__PROMPT__:
Turn the rows below into a numbered list, leaving out any blank lines.
——————
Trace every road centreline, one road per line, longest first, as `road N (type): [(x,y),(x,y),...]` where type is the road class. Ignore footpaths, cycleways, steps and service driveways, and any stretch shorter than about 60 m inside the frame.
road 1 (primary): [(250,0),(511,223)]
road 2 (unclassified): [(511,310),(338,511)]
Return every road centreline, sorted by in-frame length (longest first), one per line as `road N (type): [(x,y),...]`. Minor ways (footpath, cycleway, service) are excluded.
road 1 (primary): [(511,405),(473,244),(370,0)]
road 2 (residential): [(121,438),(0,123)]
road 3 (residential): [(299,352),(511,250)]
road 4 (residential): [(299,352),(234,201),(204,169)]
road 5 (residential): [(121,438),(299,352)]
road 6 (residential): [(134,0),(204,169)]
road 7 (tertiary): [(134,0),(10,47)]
——————
__SOLUTION TO THIS EXERCISE__:
1. Trace every road centreline, one road per line, longest first, as `road N (type): [(x,y),(x,y),...]` where type is the road class. Ignore footpaths, cycleways, steps and service driveways, and any stretch shorter than about 60 m inside the frame.
2. road 1 (primary): [(250,0),(511,223)]
3. road 2 (unclassified): [(511,310),(338,511)]
4. Return every road centreline, sorted by in-frame length (longest first), one per line as `road N (type): [(x,y),...]`. Minor ways (footpath, cycleway, service) are excluded.
5. road 1 (primary): [(511,405),(473,244),(370,0)]
6. road 2 (residential): [(121,438),(0,123)]
7. road 3 (residential): [(299,352),(511,250)]
8. road 4 (residential): [(299,352),(234,201),(204,169)]
9. road 5 (residential): [(121,438),(299,352)]
10. road 6 (residential): [(134,0),(204,169)]
11. road 7 (tertiary): [(134,0),(10,47)]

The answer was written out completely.